Work request ->
Filter the entries for the word "green". Copy each line that has it.

Object change listings ->
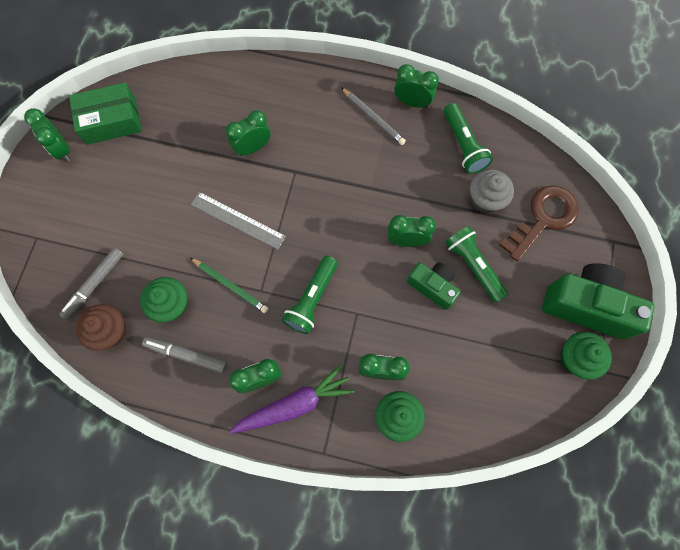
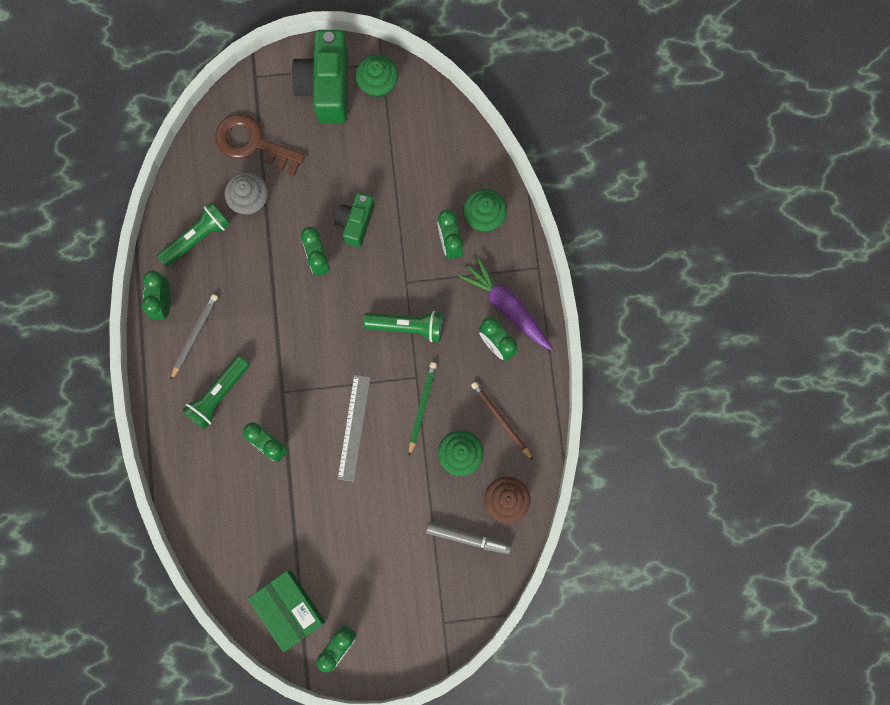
camera: 110 degrees left, 5 degrees up
(186, 355) = (501, 420): grey marker -> brown pencil
(473, 266) = (323, 193): green flashlight -> green flashlight (218, 395)

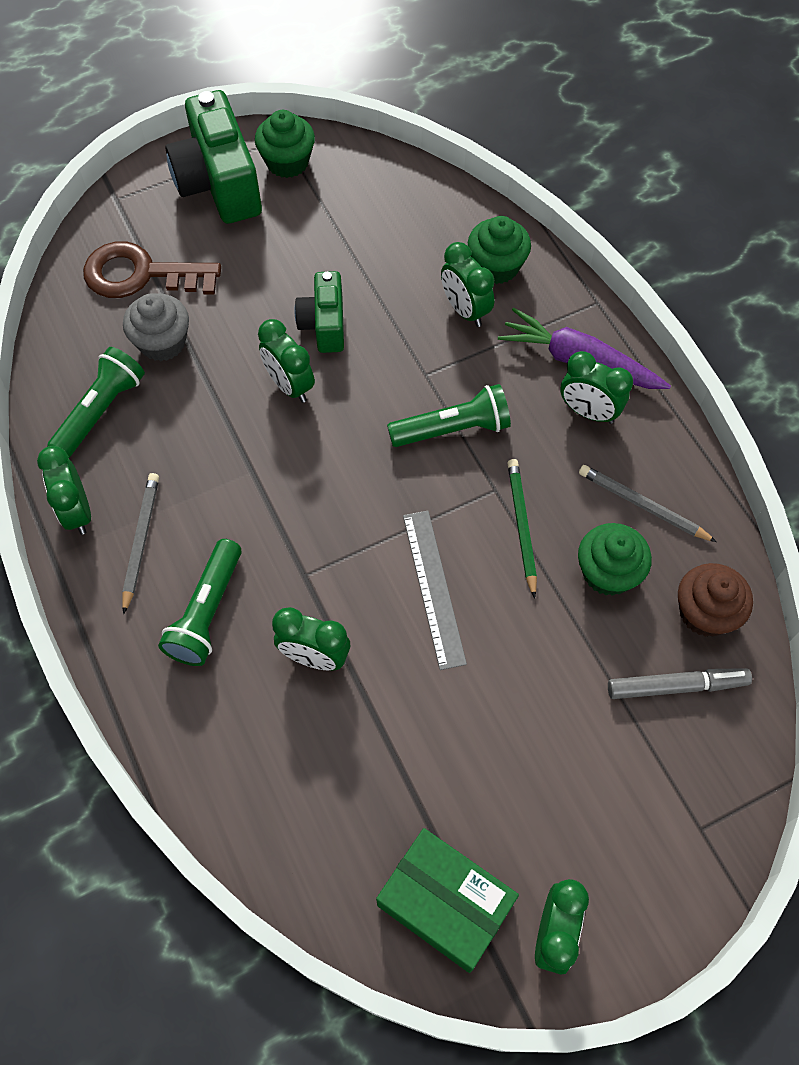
camera: 20 degrees left, 15 degrees down
(501, 420) = (642, 505): brown pencil -> grey pencil

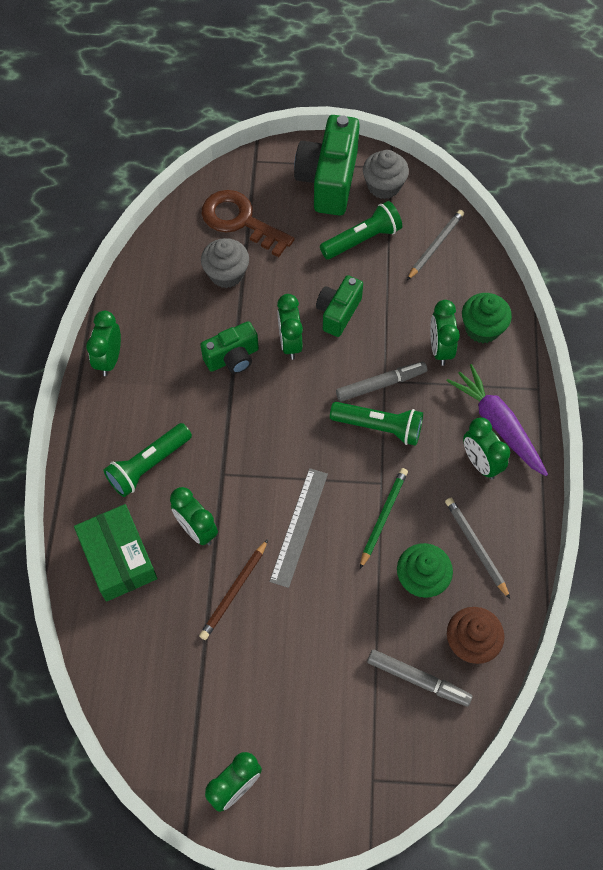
camera: 30 degrees right, 0 degrees up
(101, 411) = (161, 301): green flashlight -> green flashlight (362, 240)
(141, 541) = (136, 398): grey pencil -> grey pencil (435, 246)
(231, 435) = (232, 358): none -> green camera
(287, 162) = (383, 186): green cupcake -> grey cupcake
(405, 704) = (234, 591): none -> brown pencil
(424, 380) = (381, 384): none -> grey marker
(445, 903) = (181, 728): green box -> green box (118, 558)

Solution to this task ->
(473, 266) = (323, 193): green flashlight -> green flashlight (218, 395)
(101, 411) = (161, 301): green flashlight -> green flashlight (362, 240)
(231, 435) = (232, 358): none -> green camera
(287, 162) = (383, 186): green cupcake -> grey cupcake
(445, 903) = (181, 728): green box -> green box (118, 558)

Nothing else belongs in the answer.